● **Goal**
Copy every line below word for word, omitting the pictures.
——
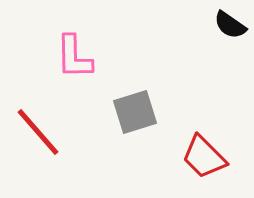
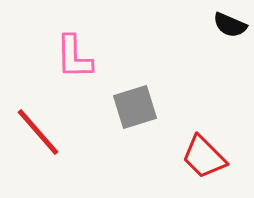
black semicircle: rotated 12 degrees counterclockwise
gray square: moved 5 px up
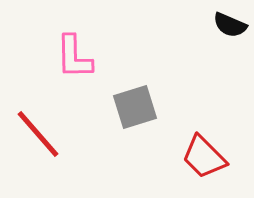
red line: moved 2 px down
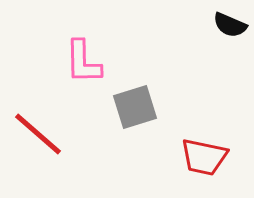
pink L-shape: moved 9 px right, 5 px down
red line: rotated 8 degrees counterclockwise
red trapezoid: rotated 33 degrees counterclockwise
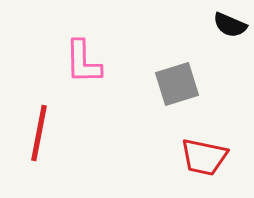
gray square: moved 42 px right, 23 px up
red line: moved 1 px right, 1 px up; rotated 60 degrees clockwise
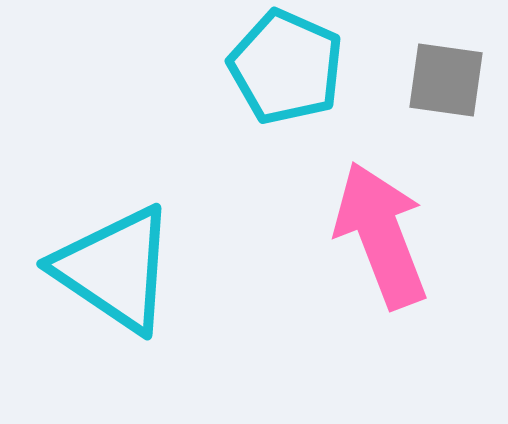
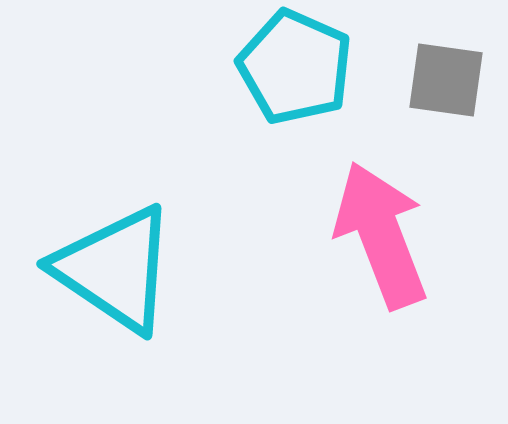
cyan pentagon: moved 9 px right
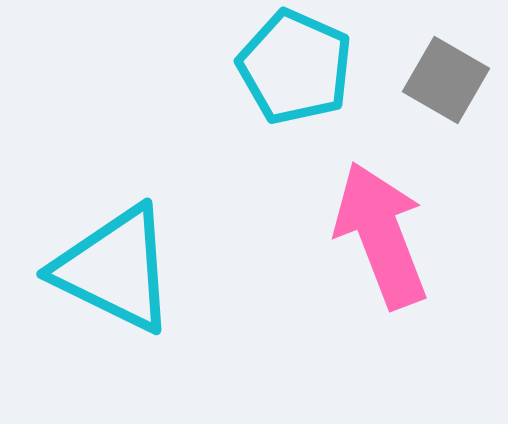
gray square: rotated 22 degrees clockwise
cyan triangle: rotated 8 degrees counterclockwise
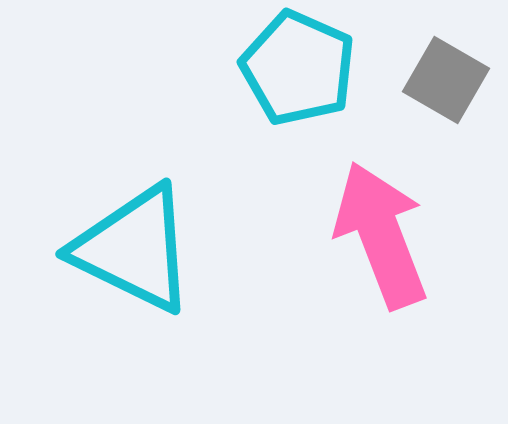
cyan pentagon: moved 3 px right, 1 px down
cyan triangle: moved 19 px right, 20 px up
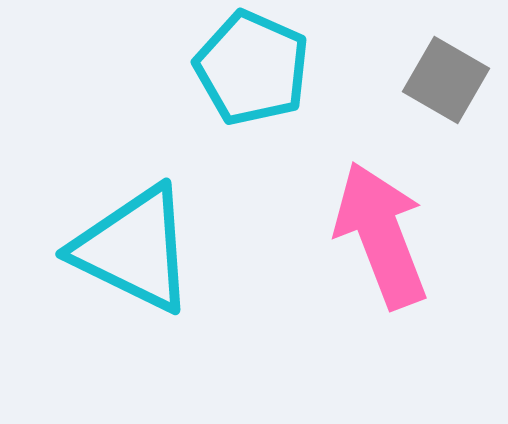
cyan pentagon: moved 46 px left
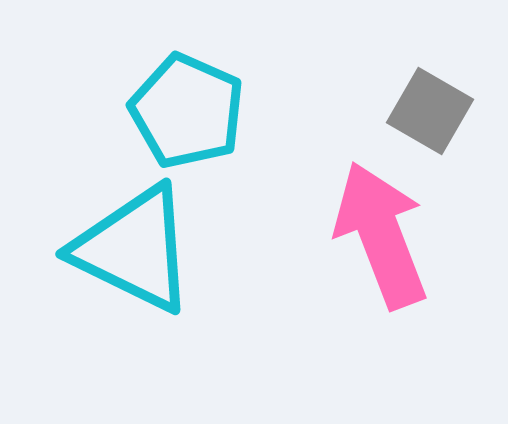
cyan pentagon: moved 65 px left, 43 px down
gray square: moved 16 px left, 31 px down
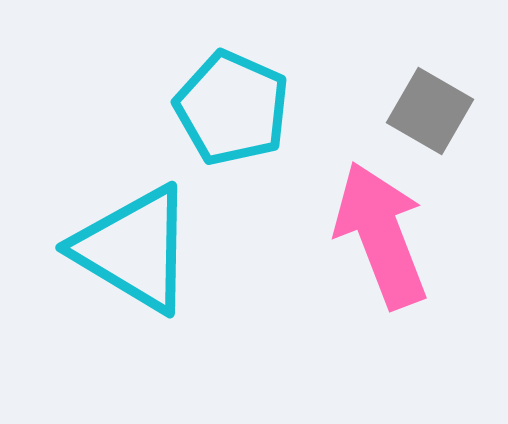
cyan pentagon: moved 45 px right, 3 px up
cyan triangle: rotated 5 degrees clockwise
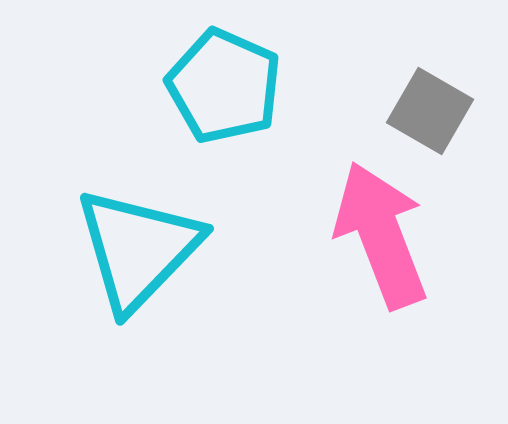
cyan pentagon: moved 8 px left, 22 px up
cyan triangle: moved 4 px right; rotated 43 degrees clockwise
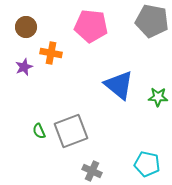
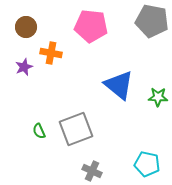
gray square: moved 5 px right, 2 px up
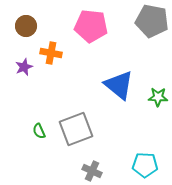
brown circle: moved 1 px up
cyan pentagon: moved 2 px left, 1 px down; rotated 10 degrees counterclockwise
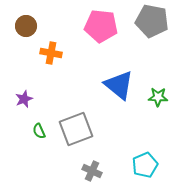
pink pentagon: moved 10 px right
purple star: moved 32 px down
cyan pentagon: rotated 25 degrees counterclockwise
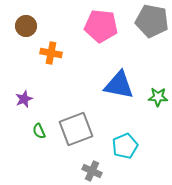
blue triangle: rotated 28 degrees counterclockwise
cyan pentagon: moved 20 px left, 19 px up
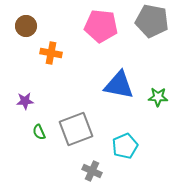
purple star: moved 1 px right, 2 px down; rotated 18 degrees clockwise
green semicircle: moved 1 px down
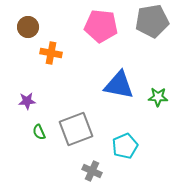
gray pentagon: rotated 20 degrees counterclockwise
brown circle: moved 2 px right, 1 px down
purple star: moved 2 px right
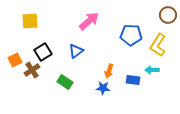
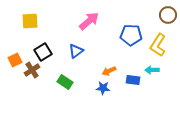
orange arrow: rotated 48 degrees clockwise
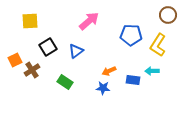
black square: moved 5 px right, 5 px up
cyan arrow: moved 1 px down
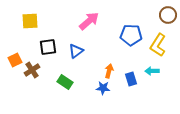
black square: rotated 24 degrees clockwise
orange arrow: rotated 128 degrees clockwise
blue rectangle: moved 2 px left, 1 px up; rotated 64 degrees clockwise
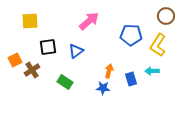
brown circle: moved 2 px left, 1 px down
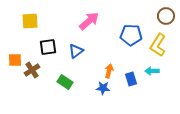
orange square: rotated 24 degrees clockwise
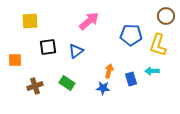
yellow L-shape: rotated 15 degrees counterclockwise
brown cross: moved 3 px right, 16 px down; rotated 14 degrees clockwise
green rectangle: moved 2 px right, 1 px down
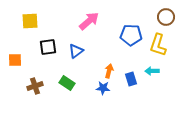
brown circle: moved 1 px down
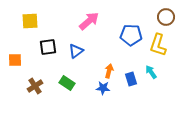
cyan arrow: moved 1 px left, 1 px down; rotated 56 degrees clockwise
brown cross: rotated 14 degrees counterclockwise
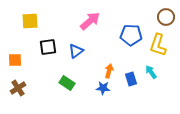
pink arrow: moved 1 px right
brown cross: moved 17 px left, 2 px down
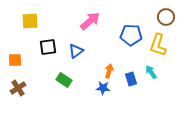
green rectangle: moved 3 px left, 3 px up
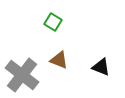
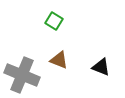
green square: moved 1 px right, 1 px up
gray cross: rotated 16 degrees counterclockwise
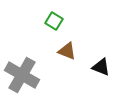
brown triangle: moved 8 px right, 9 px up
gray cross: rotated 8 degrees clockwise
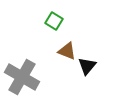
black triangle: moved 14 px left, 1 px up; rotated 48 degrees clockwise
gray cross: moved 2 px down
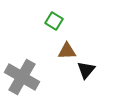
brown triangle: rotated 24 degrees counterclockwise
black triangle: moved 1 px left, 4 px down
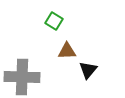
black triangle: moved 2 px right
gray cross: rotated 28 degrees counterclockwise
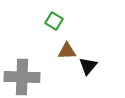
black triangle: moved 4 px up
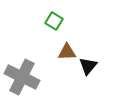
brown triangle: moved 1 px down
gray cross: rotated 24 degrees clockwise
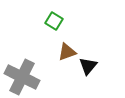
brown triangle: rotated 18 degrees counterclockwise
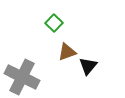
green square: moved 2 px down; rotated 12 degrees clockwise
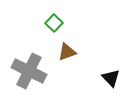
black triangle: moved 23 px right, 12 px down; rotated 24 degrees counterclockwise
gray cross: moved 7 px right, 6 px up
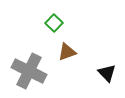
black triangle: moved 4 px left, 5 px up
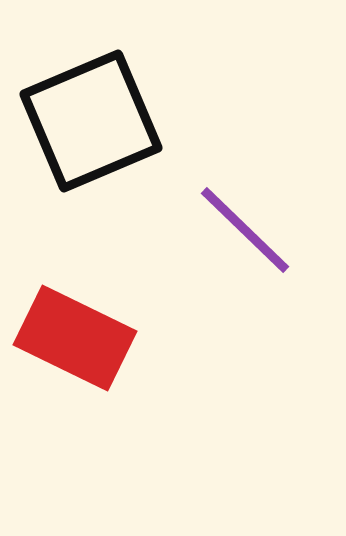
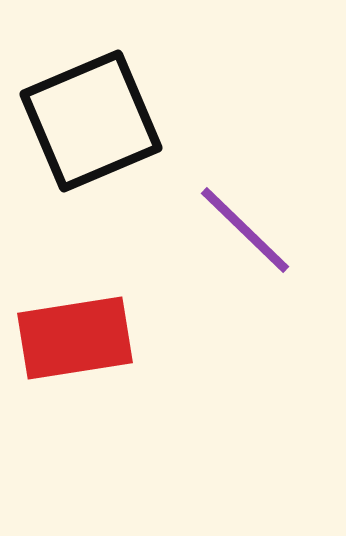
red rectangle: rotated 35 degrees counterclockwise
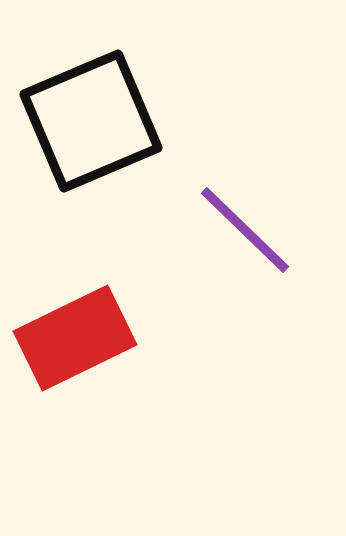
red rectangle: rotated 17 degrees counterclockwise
——
● **Final result**
black semicircle: rotated 12 degrees counterclockwise
gray square: moved 5 px up
red line: moved 2 px down
pink L-shape: moved 9 px right, 5 px down
red line: rotated 8 degrees counterclockwise
red trapezoid: rotated 33 degrees counterclockwise
gray square: moved 42 px right, 23 px up
red line: moved 1 px right, 1 px up; rotated 60 degrees clockwise
cyan pentagon: moved 9 px right
gray square: rotated 22 degrees clockwise
cyan triangle: rotated 8 degrees counterclockwise
cyan pentagon: moved 3 px right, 1 px down
cyan triangle: moved 19 px right, 20 px up
cyan pentagon: moved 46 px left
cyan pentagon: moved 65 px left, 43 px down
gray square: moved 16 px left, 31 px down
cyan pentagon: moved 45 px right, 3 px up
cyan triangle: rotated 5 degrees clockwise
cyan pentagon: moved 8 px left, 22 px up
cyan triangle: moved 4 px right; rotated 43 degrees clockwise
gray square: moved 5 px right, 2 px up
brown circle: moved 1 px up
cyan pentagon: moved 2 px left, 1 px down; rotated 10 degrees counterclockwise
pink pentagon: moved 10 px right
purple star: moved 32 px down
cyan pentagon: rotated 25 degrees counterclockwise
blue triangle: rotated 28 degrees counterclockwise
cyan pentagon: moved 20 px left, 19 px up
purple star: moved 1 px right, 2 px down; rotated 18 degrees clockwise
green semicircle: moved 1 px down
gray pentagon: rotated 20 degrees counterclockwise
brown circle: moved 2 px right, 1 px down
purple star: moved 2 px right
orange arrow: rotated 48 degrees clockwise
black square: moved 5 px right, 5 px up
cyan arrow: moved 1 px down
black square: rotated 24 degrees clockwise
orange arrow: rotated 128 degrees clockwise
blue rectangle: moved 2 px left, 1 px up; rotated 64 degrees clockwise
brown circle: moved 2 px left, 1 px down
orange square: rotated 24 degrees clockwise
yellow L-shape: rotated 15 degrees counterclockwise
brown cross: moved 3 px right, 16 px down; rotated 14 degrees clockwise
green rectangle: moved 2 px right, 1 px down
brown circle: moved 1 px down
cyan arrow: moved 1 px left, 1 px down; rotated 56 degrees clockwise
brown cross: rotated 14 degrees counterclockwise
pink arrow: moved 1 px right
brown cross: moved 17 px left, 2 px down
green rectangle: moved 3 px left, 3 px up
green square: moved 1 px right, 1 px up
gray cross: rotated 16 degrees counterclockwise
brown triangle: moved 8 px right, 9 px up
gray cross: rotated 8 degrees clockwise
black triangle: moved 14 px left, 1 px up; rotated 48 degrees clockwise
gray cross: moved 2 px down
brown triangle: rotated 24 degrees counterclockwise
black triangle: moved 1 px left, 4 px down
black triangle: moved 2 px right
gray cross: rotated 28 degrees counterclockwise
black triangle: moved 4 px up
brown triangle: moved 1 px down
gray cross: rotated 24 degrees clockwise
brown triangle: rotated 18 degrees counterclockwise
green square: moved 2 px down; rotated 12 degrees clockwise
black triangle: moved 23 px right, 12 px down; rotated 24 degrees counterclockwise
gray cross: moved 7 px right, 6 px up
black triangle: moved 4 px left, 5 px up
red rectangle: rotated 35 degrees counterclockwise
red rectangle: rotated 17 degrees counterclockwise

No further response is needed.